## [Exercise requirements]
Within the records that follow, restate exactly the lines from the line with "<286,106,46,43> to <669,291,49,96>" down to the line with "<524,96,72,36> to <616,342,86,32>", including both. Omit the pictures.
Start of Extracted entries
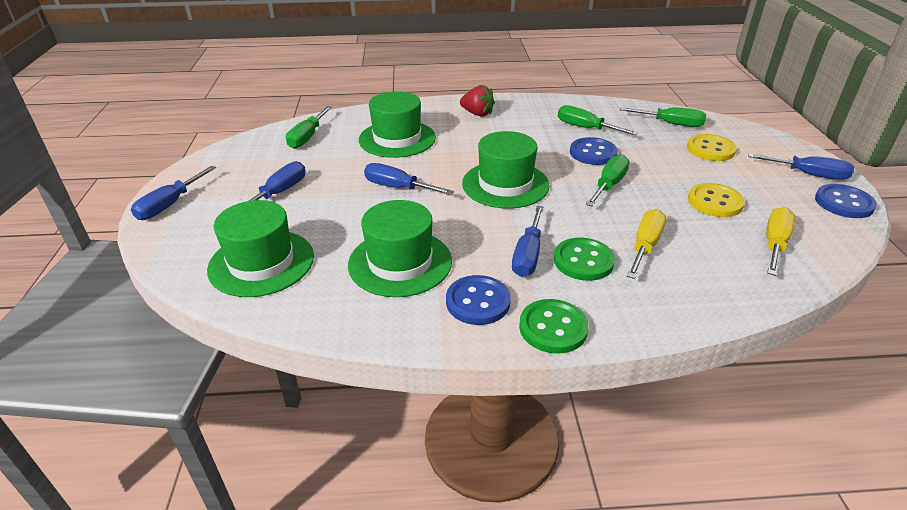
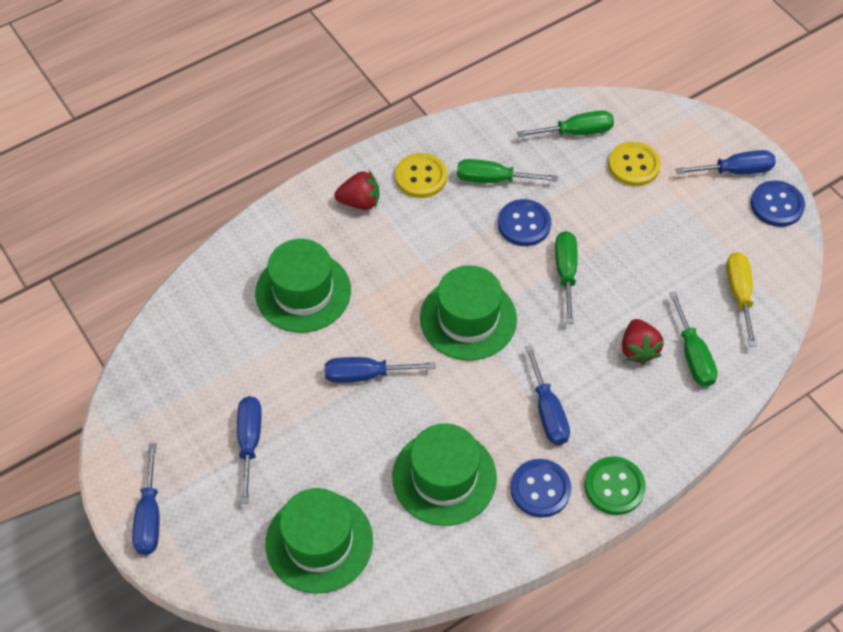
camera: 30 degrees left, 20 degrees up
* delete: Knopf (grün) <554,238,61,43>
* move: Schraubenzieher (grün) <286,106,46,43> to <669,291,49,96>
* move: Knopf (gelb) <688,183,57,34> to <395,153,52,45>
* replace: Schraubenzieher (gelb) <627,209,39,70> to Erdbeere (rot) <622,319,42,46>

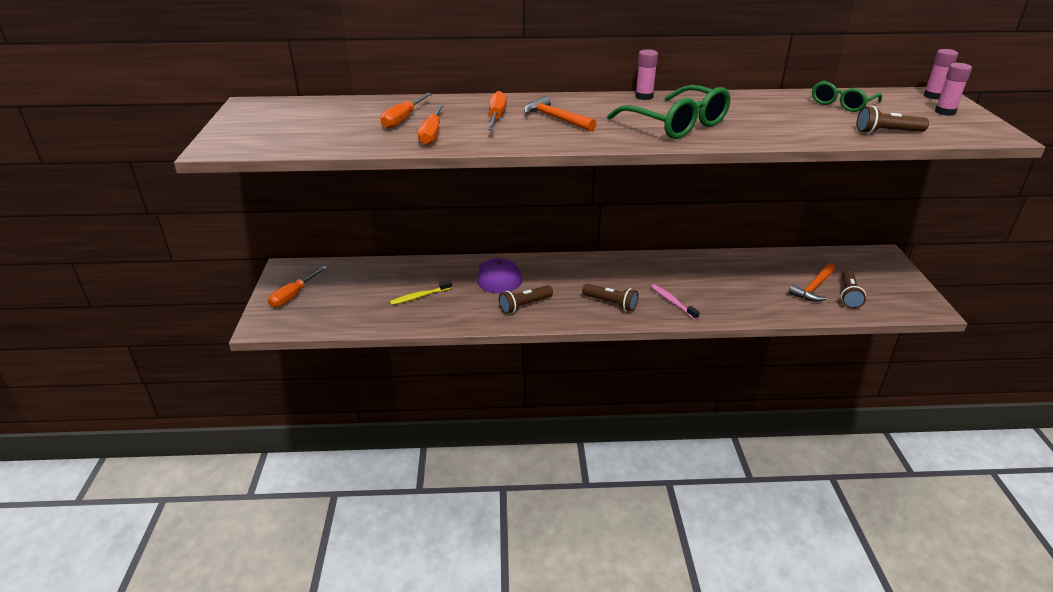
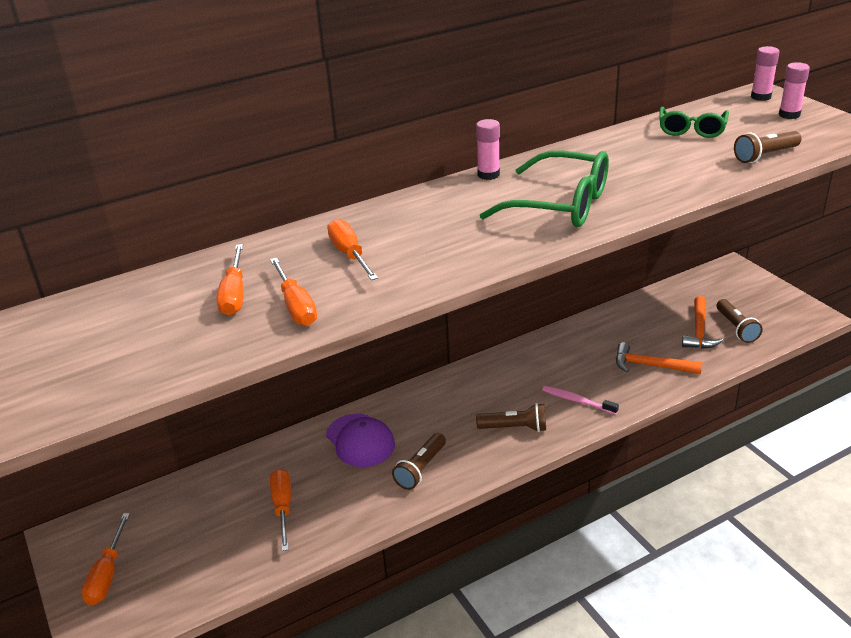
camera: 25 degrees left, 0 degrees up
* move: Hammer (orange) <524,96,72,36> to <616,342,86,32>
* replace: Zahnbürste (gelb) <390,280,62,25> to Schraubenzieher (orange) <270,469,21,82>

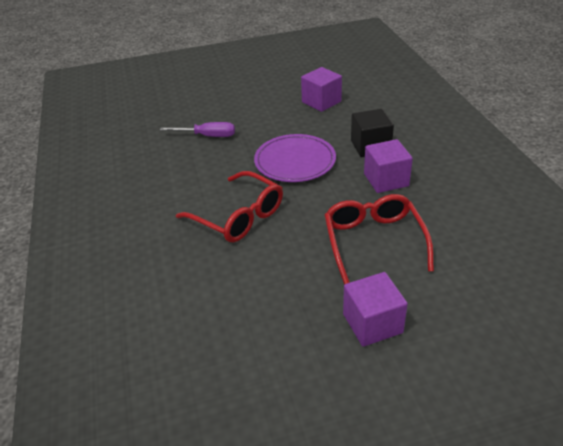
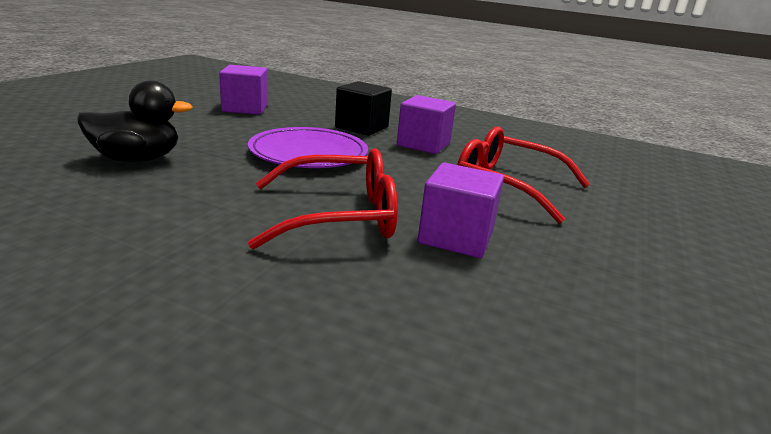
camera: 55 degrees left, 15 degrees down
* move: Kubus (lila) <343,272,65,75> to <418,162,86,96>
* replace: Schraubenzieher (lila) <160,122,75,15> to Ente (schwarz) <77,80,116,82>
End of Extracted entries
## [Reply]
* move: Schraubenzieher (grün) <286,106,46,43> to <669,291,49,96>
* move: Knopf (gelb) <688,183,57,34> to <395,153,52,45>
* replace: Schraubenzieher (gelb) <627,209,39,70> to Erdbeere (rot) <622,319,42,46>

camera: 25 degrees left, 0 degrees up
* move: Hammer (orange) <524,96,72,36> to <616,342,86,32>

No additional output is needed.